▸ The problem
The output must be the line with "JP1 pin 1: ISO_E -> ISO_C" and every following line to the end of the material, exactly as they appear, and nothing else.

▸ Input records

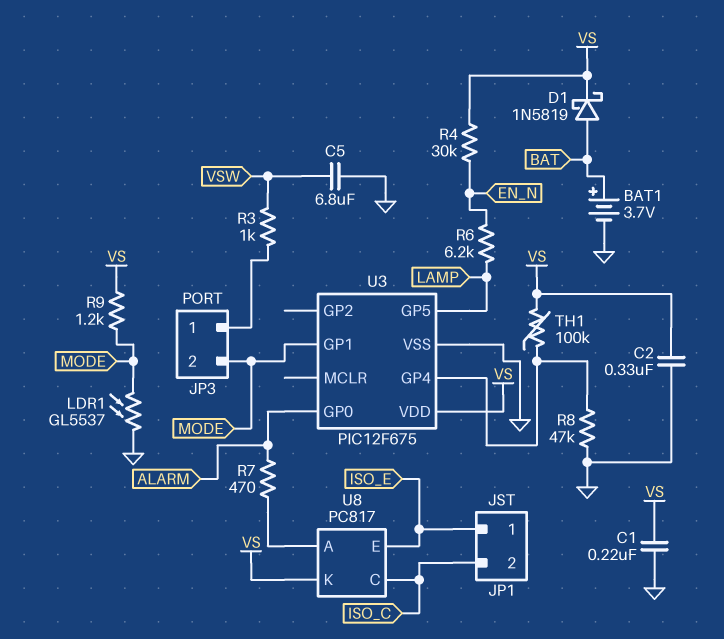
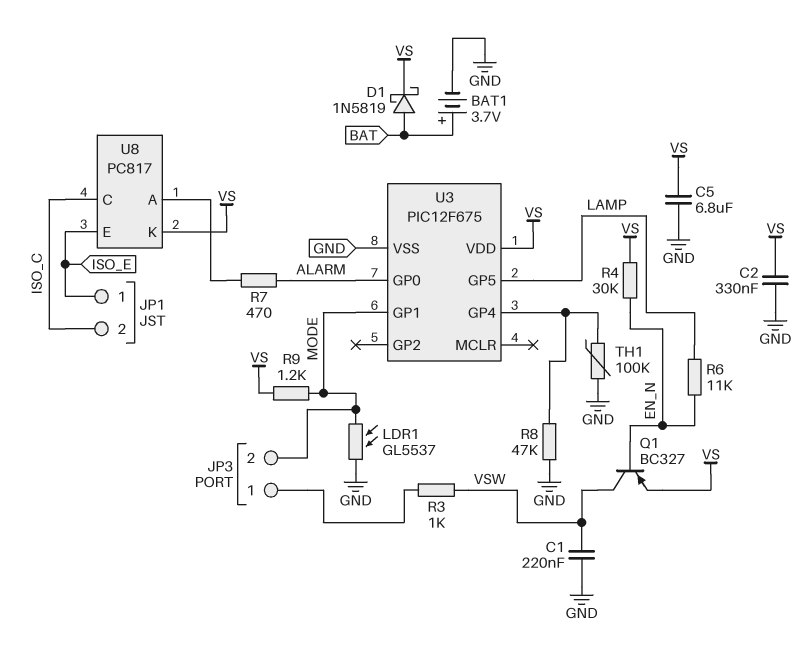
C1: 220nF (GND, VS) -> 220nF (GND, VSW)
C5: 6.8uF (GND, VSW) -> 6.8uF (GND, VS)
Q1: none -> PNP BC327 (B EN_N, C VSW, E VS)
R6: 6.2k (EN_N, LAMP) -> 11k (EN_N, LAMP)
TH1: 100k (U3/GP4, VS) -> 100k (GND, U3/GP4)

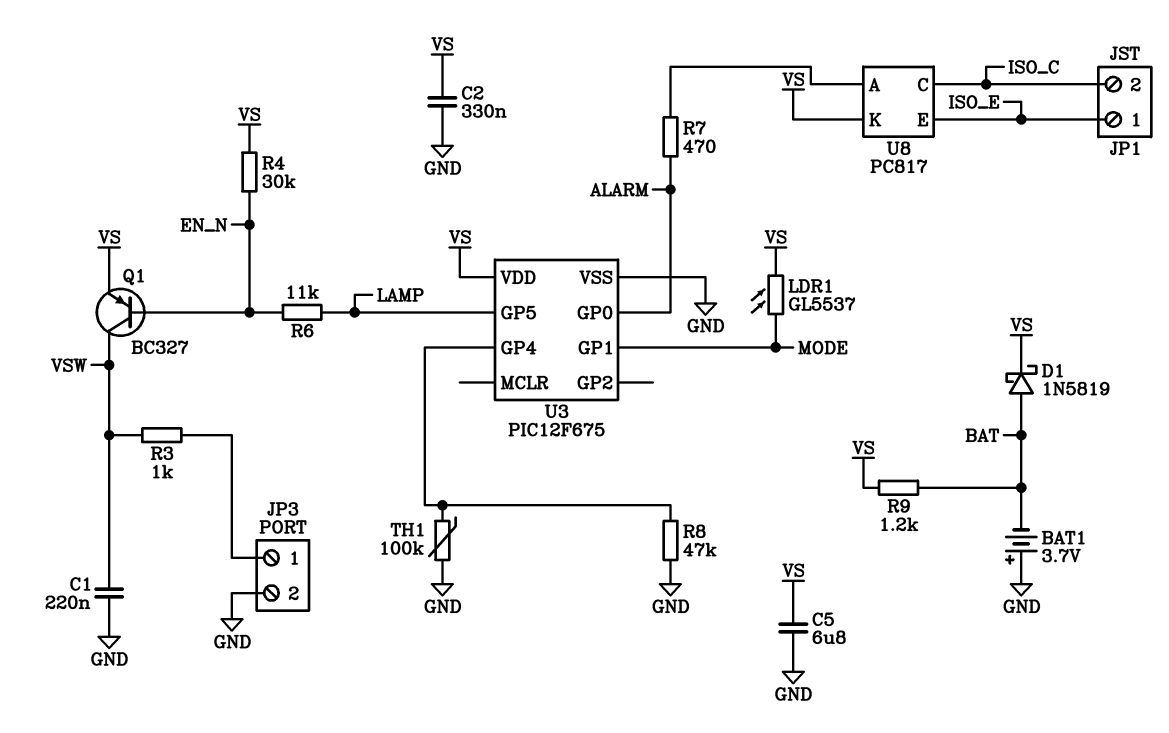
BAT1: 3.7V (plus BAT, minus GND) -> 3.7V (plus GND, minus BAT)
JP3 pin 2: MODE -> GND
LDR1: GL5537 (GND, MODE) -> GL5537 (MODE, VS)
R9: 1.2k (MODE, VS) -> 1.2k (BAT, VS)

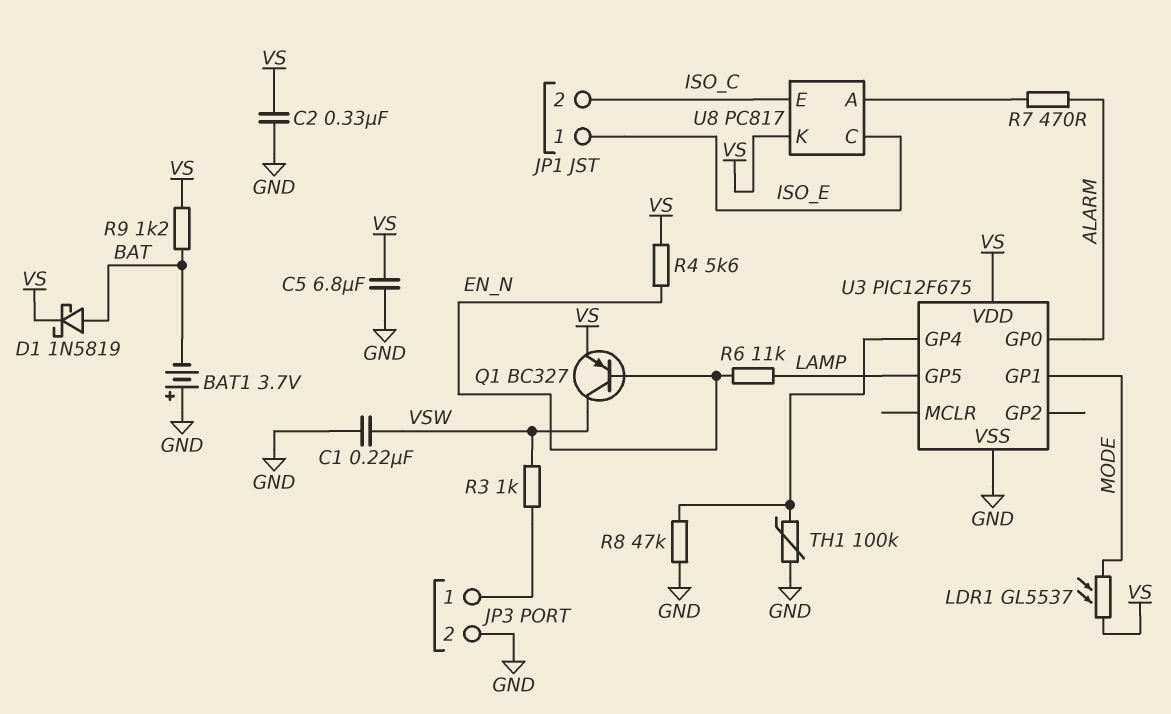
R4: 30k (EN_N, VS) -> 5.6k (EN_N, VS)
U8 pin C: ISO_C -> ISO_E
U8 pin E: ISO_E -> ISO_C

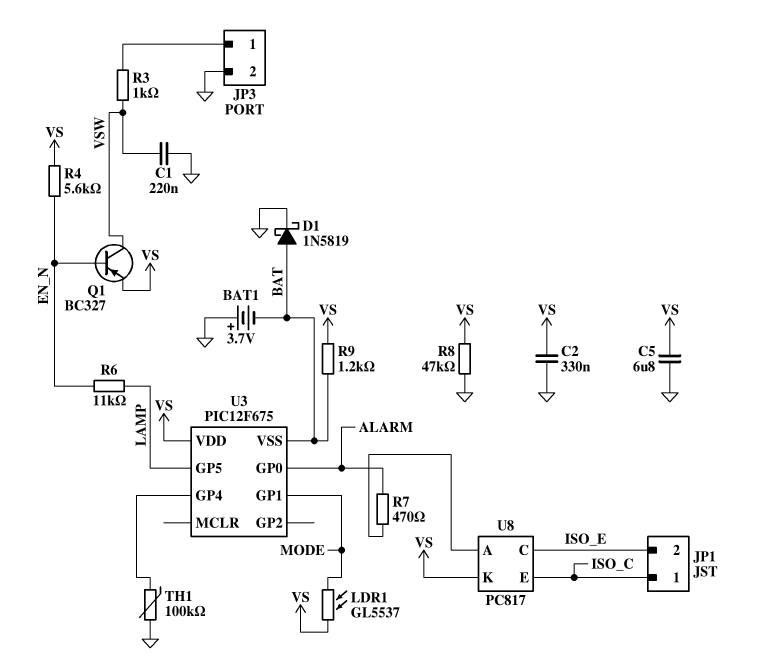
D1: schottky 1N5819 (A BAT, K VS) -> schottky 1N5819 (A BAT, K GND)
JP1 pin 1: ISO_E -> ISO_C
JP1 pin 2: ISO_C -> ISO_E
R8: 47k (GND, U3/GP4) -> 47k (GND, VS)
U3 pin VSS: GND -> BAT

▸ Output of the exercise
JP1 pin 1: ISO_E -> ISO_C
JP1 pin 2: ISO_C -> ISO_E
R8: 47k (GND, U3/GP4) -> 47k (GND, VS)
U3 pin VSS: GND -> BAT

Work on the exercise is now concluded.